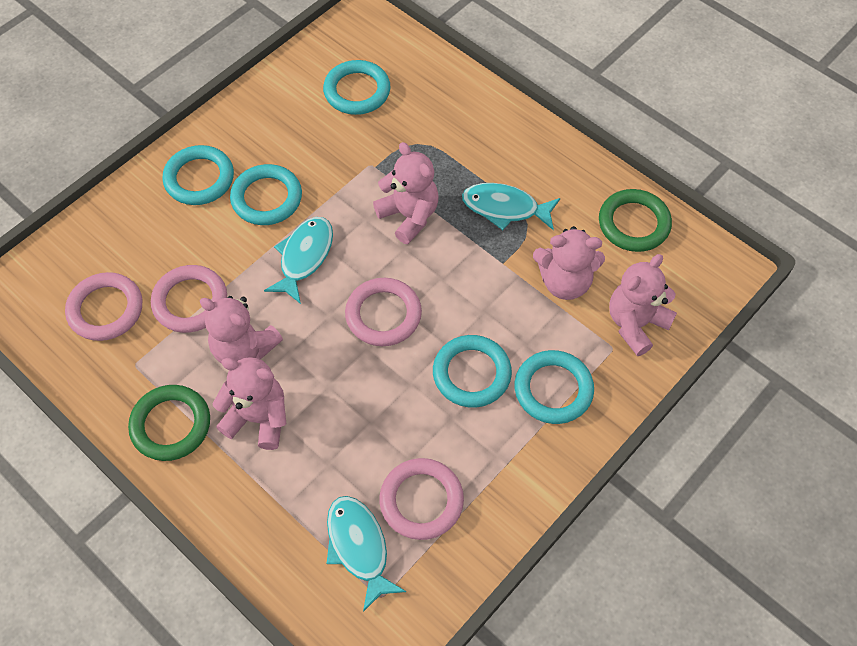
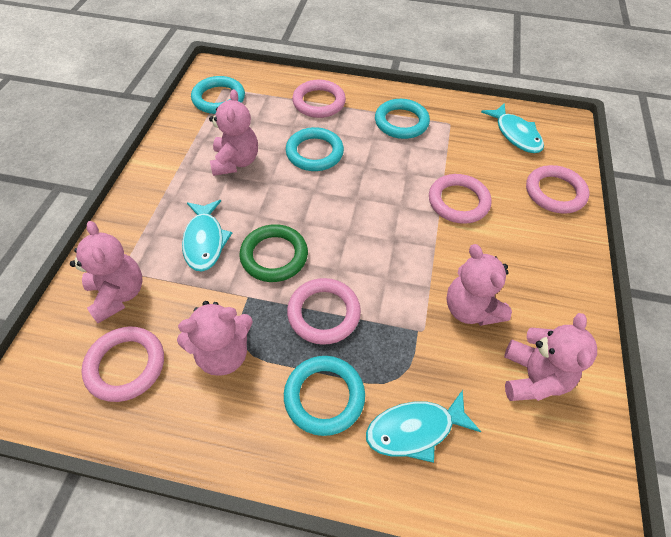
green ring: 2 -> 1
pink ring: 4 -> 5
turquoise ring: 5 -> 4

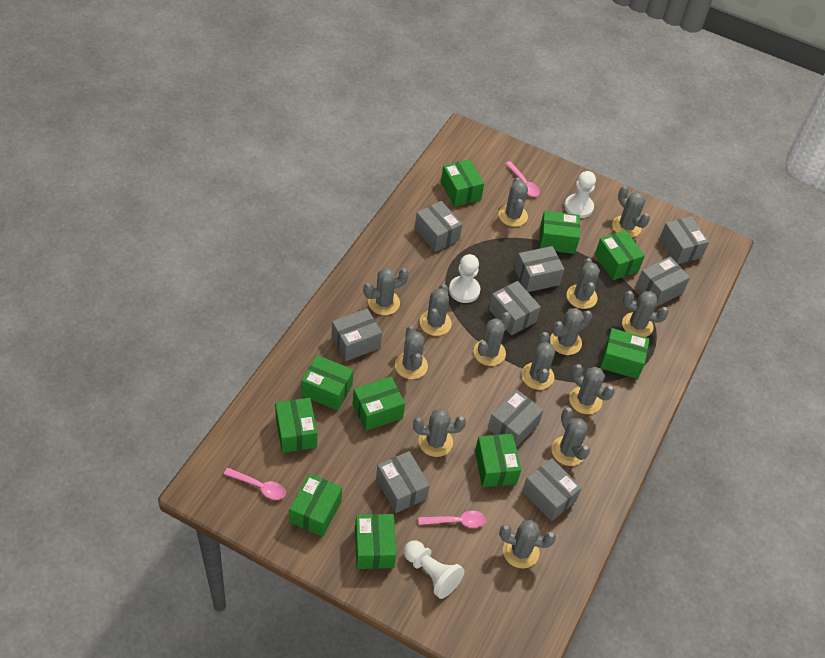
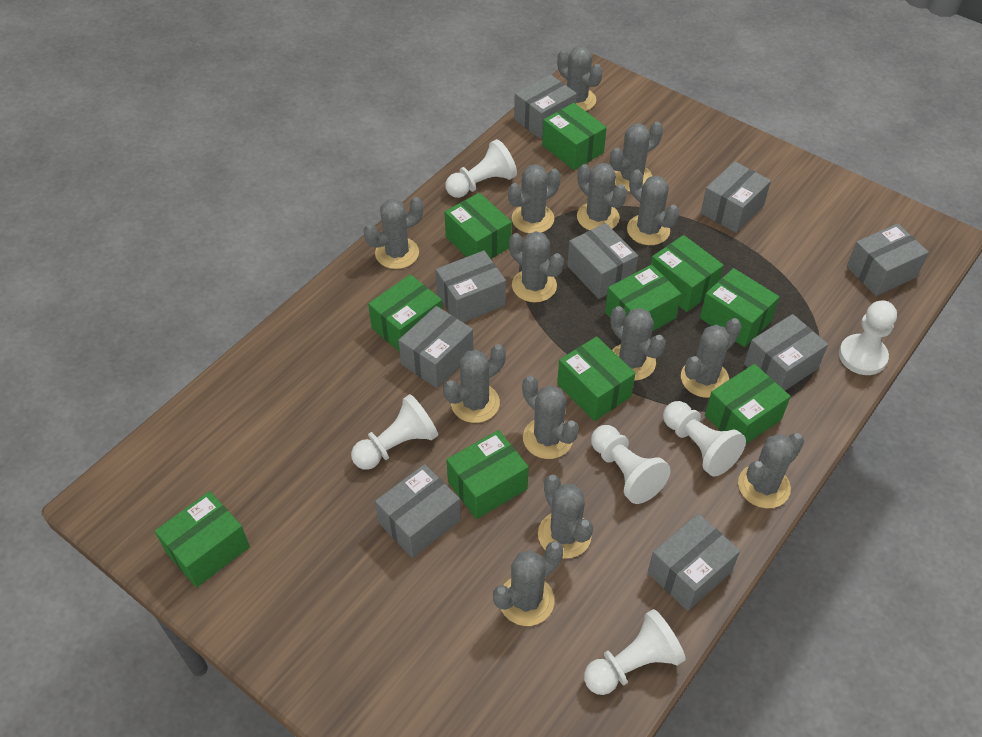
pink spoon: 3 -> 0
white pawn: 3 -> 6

**********

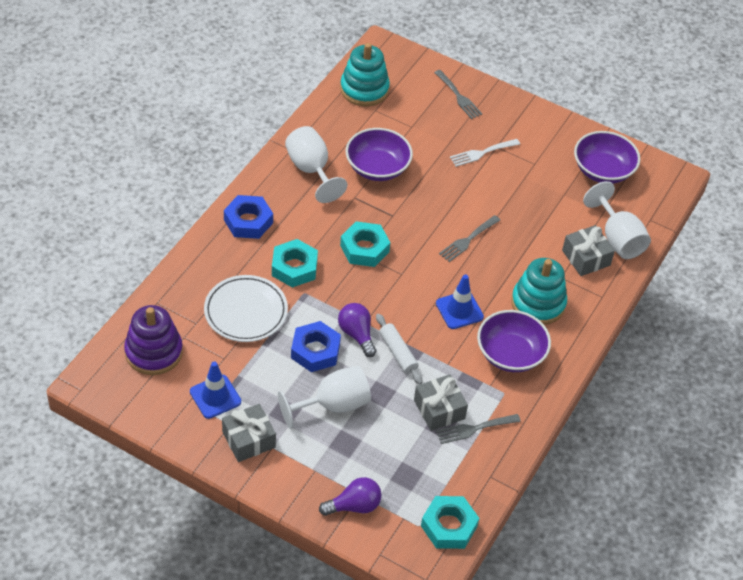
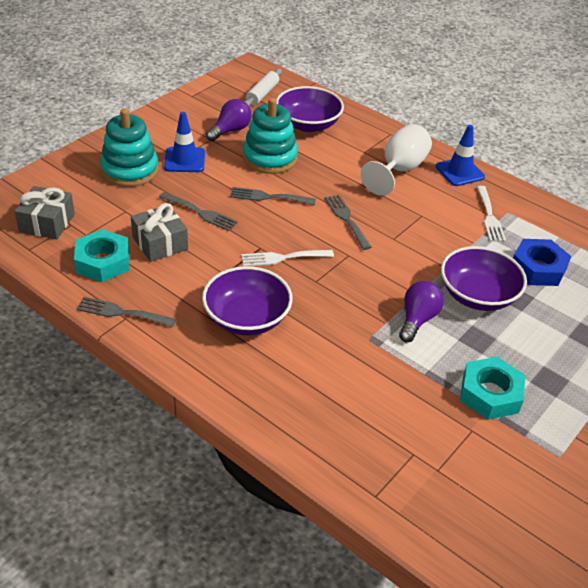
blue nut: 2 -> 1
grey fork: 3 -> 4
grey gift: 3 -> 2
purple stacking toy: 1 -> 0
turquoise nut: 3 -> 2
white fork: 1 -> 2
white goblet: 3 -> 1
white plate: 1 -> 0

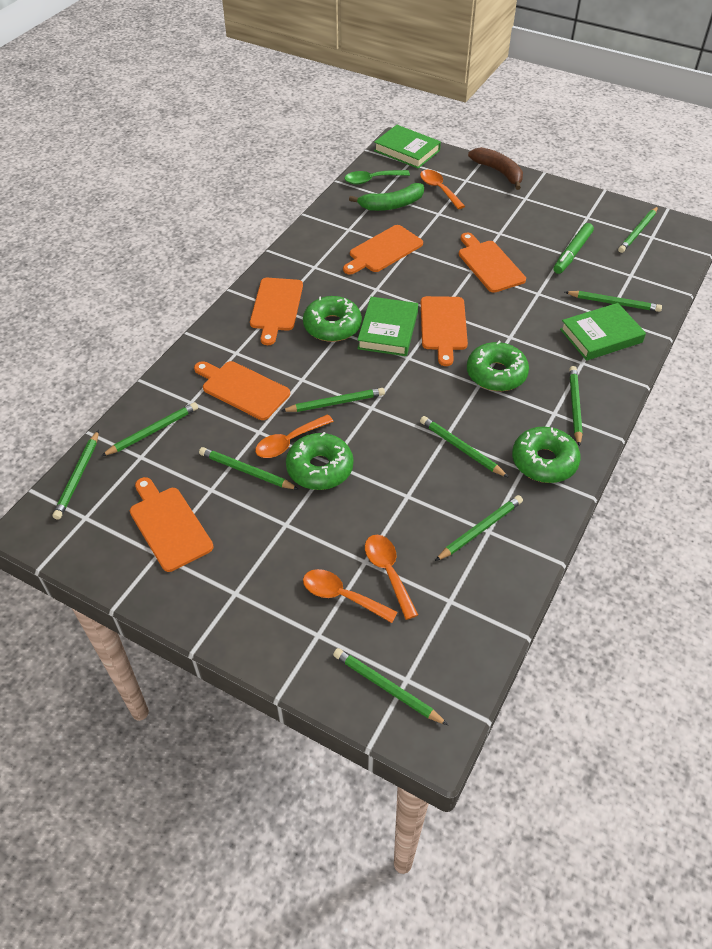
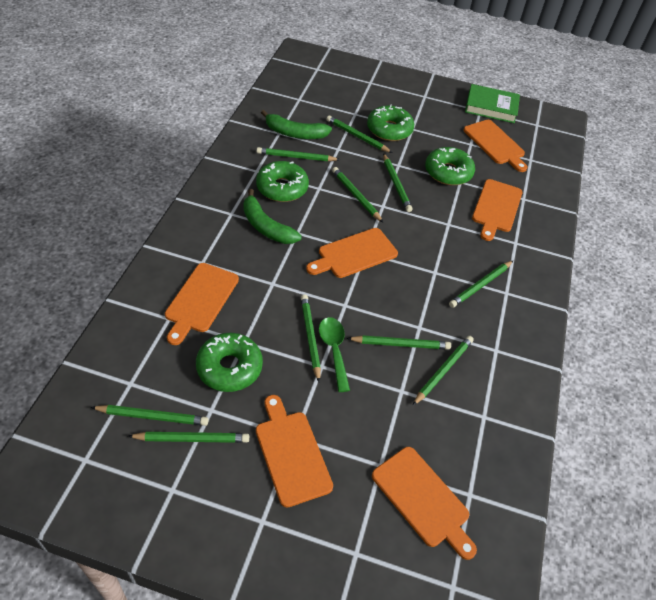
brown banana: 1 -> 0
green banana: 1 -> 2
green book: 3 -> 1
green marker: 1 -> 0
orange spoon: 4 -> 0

**********

[AIM OF THE EXERCISE] Would you copy, word for word, only the lines above from the one containing "purple stacking toy: 1 -> 0" through the one containing "orange spoon: 4 -> 0", both included, and please leave out the pictures?

[REPLY]
purple stacking toy: 1 -> 0
turquoise nut: 3 -> 2
white fork: 1 -> 2
white goblet: 3 -> 1
white plate: 1 -> 0

brown banana: 1 -> 0
green banana: 1 -> 2
green book: 3 -> 1
green marker: 1 -> 0
orange spoon: 4 -> 0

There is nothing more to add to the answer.